• _AIM OF THE EXERCISE_
The expected answer holds every line from the first line of the data below through the line containing "black boat [621,265,671,373] -> none", exactly as written, and no other line.

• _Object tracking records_
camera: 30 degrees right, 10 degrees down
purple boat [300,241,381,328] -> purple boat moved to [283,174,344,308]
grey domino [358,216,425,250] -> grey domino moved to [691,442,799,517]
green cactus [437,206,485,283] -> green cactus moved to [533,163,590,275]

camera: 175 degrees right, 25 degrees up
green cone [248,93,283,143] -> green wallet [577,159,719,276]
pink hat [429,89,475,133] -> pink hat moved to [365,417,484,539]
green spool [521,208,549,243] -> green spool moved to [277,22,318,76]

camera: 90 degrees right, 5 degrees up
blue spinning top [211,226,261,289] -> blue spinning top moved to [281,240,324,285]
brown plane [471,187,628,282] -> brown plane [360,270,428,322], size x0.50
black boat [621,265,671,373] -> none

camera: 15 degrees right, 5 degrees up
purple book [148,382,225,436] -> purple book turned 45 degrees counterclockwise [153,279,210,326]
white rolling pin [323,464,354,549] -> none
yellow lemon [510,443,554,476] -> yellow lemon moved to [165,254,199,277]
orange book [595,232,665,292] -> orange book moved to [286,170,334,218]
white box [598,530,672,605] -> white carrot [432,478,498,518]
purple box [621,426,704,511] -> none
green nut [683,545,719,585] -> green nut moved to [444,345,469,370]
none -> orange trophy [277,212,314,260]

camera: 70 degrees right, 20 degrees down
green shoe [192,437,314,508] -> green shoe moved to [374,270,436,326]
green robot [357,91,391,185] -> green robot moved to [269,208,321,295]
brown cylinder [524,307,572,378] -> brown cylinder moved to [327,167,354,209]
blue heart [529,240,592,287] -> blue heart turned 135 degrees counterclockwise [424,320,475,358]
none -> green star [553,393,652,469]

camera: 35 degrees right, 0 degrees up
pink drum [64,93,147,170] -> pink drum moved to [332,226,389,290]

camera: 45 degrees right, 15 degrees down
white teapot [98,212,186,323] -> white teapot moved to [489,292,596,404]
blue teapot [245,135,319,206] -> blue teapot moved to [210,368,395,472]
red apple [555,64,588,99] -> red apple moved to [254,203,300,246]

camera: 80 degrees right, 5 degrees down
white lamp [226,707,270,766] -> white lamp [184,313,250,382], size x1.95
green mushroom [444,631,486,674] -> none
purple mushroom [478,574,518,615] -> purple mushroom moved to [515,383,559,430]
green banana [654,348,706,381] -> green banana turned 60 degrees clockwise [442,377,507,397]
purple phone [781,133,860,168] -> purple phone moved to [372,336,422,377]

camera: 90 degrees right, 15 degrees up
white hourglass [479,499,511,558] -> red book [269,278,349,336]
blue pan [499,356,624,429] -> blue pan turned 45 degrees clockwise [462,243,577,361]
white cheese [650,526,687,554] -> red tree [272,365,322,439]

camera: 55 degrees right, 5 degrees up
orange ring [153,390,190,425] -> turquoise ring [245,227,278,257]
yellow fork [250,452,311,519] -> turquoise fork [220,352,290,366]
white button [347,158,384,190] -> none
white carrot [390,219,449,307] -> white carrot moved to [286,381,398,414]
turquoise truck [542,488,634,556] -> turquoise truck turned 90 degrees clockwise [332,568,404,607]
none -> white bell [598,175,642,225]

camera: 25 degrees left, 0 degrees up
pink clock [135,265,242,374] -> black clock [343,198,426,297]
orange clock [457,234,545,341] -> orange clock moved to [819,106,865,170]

• _FINISHED TASK_
camera: 30 degrees right, 10 degrees down
purple boat [300,241,381,328] -> purple boat moved to [283,174,344,308]
grey domino [358,216,425,250] -> grey domino moved to [691,442,799,517]
green cactus [437,206,485,283] -> green cactus moved to [533,163,590,275]

camera: 175 degrees right, 25 degrees up
green cone [248,93,283,143] -> green wallet [577,159,719,276]
pink hat [429,89,475,133] -> pink hat moved to [365,417,484,539]
green spool [521,208,549,243] -> green spool moved to [277,22,318,76]

camera: 90 degrees right, 5 degrees up
blue spinning top [211,226,261,289] -> blue spinning top moved to [281,240,324,285]
brown plane [471,187,628,282] -> brown plane [360,270,428,322], size x0.50
black boat [621,265,671,373] -> none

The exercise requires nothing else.